What you will do:
Could you print all of the data below again, exactly?

Recorded data:
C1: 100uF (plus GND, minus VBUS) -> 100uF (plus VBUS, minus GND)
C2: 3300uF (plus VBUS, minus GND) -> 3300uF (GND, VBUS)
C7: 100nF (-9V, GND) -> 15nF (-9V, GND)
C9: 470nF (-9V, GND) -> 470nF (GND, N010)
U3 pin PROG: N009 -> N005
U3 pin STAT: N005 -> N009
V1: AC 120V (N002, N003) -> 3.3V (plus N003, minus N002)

Output of the exercise:
C1: 100uF (plus GND, minus VBUS) -> 100uF (plus VBUS, minus GND)
C2: 3300uF (plus VBUS, minus GND) -> 3300uF (GND, VBUS)
C7: 100nF (-9V, GND) -> 15nF (-9V, GND)
C9: 470nF (-9V, GND) -> 470nF (GND, N010)
U3 pin PROG: N009 -> N005
U3 pin STAT: N005 -> N009
V1: AC 120V (N002, N003) -> 3.3V (plus N003, minus N002)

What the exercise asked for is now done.